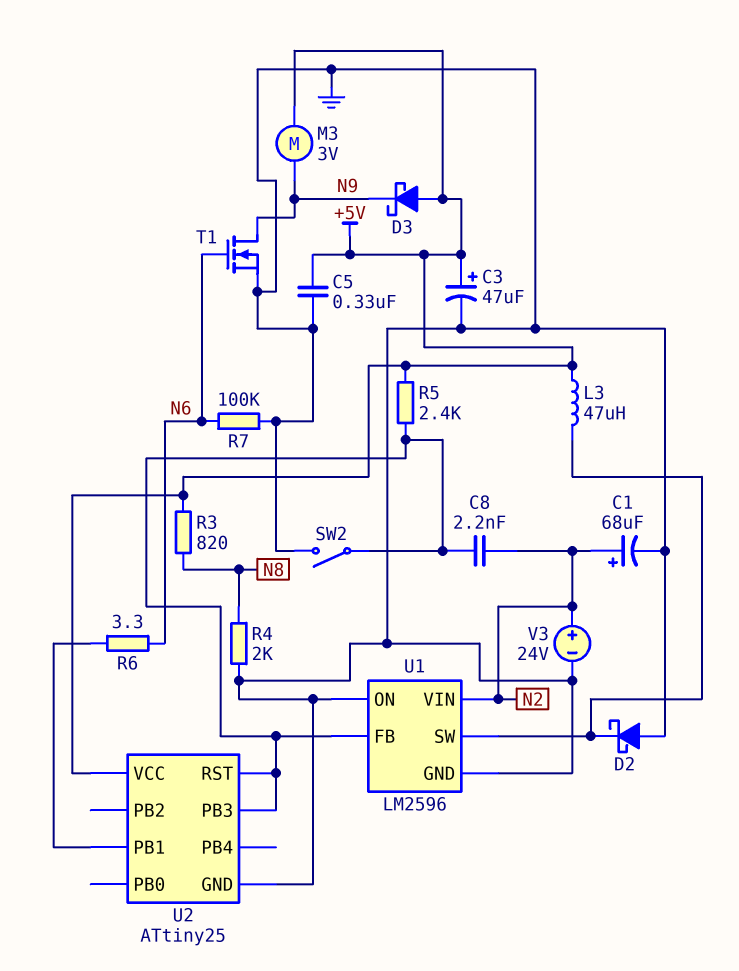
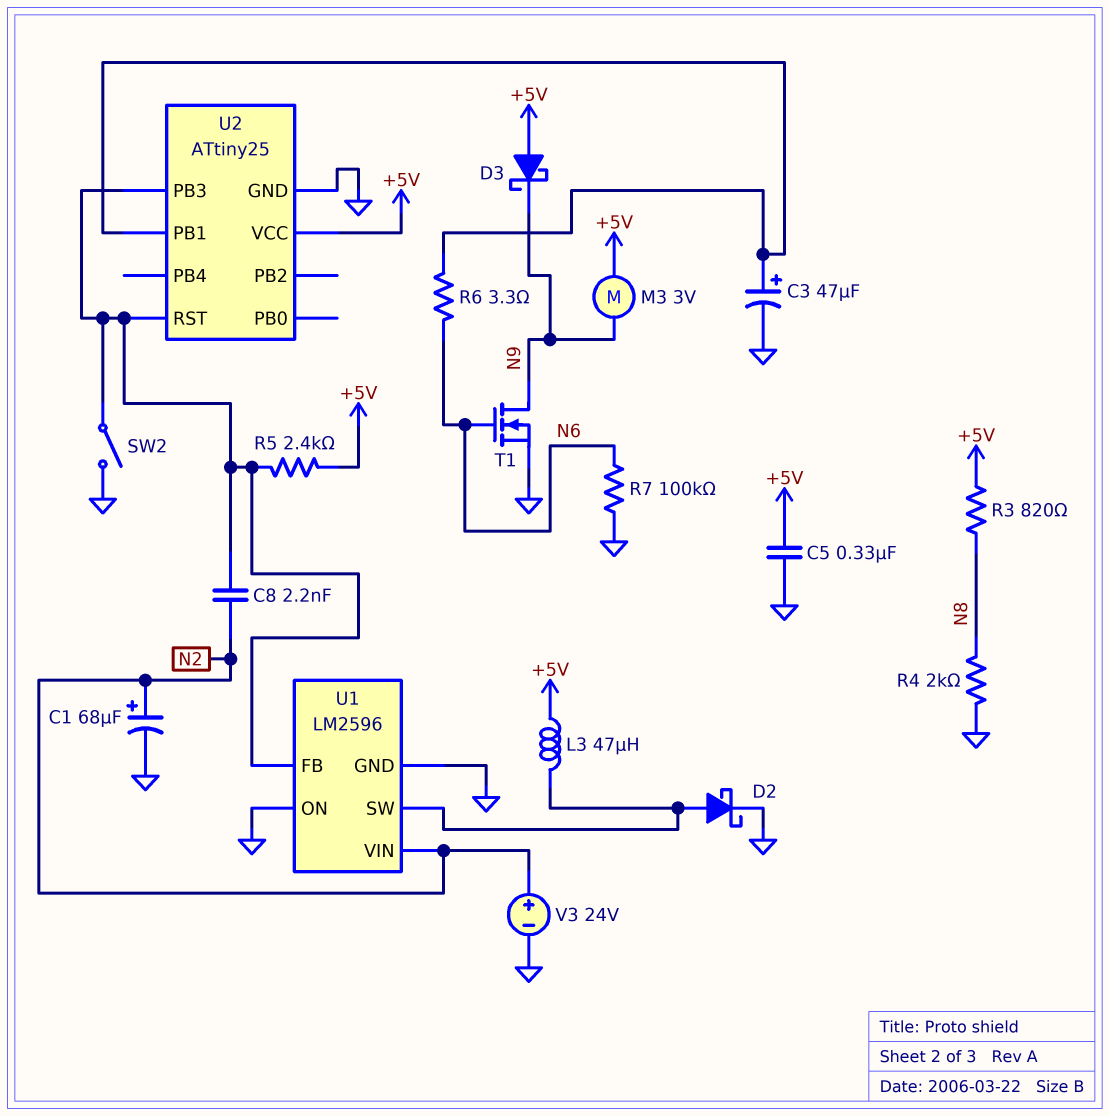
C3: 47uF (plus +5V, minus GND) -> 47uF (plus U2/PB1, minus GND)
D2: schottky (A GND, K U1/SW) -> schottky (A U1/SW, K GND)

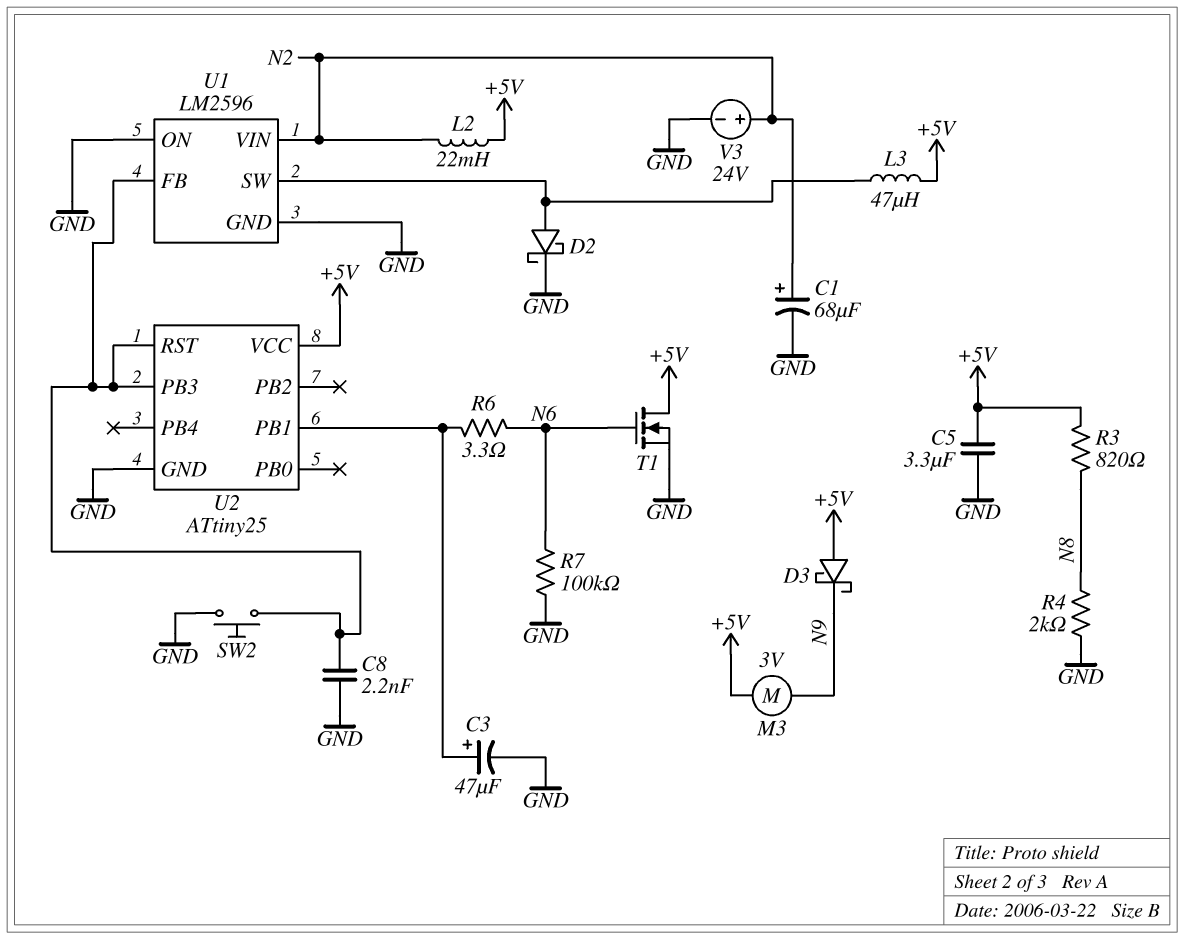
C5: 330nF (+5V, GND) -> 3.3uF (+5V, GND)
C8: 2.2nF (N2, U1/FB) -> 2.2nF (GND, U1/FB)
L2: none -> 22mH (+5V, N2)
R5: 2.4k (+5V, U1/FB) -> none
SW2: switch (GND, U1/FB) -> button (GND, U1/FB)
T1: NMOS (G N6, D N9, S GND) -> NMOS (G N6, D +5V, S GND)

◆ What is needed ◆
Word for word, please return the lines from the one containing "L2: none -> 22mH (+5V, N2)" through the end of the listing, both ends included, and nothing else.

◆ Completed exercise ◆
L2: none -> 22mH (+5V, N2)
R5: 2.4k (+5V, U1/FB) -> none
SW2: switch (GND, U1/FB) -> button (GND, U1/FB)
T1: NMOS (G N6, D N9, S GND) -> NMOS (G N6, D +5V, S GND)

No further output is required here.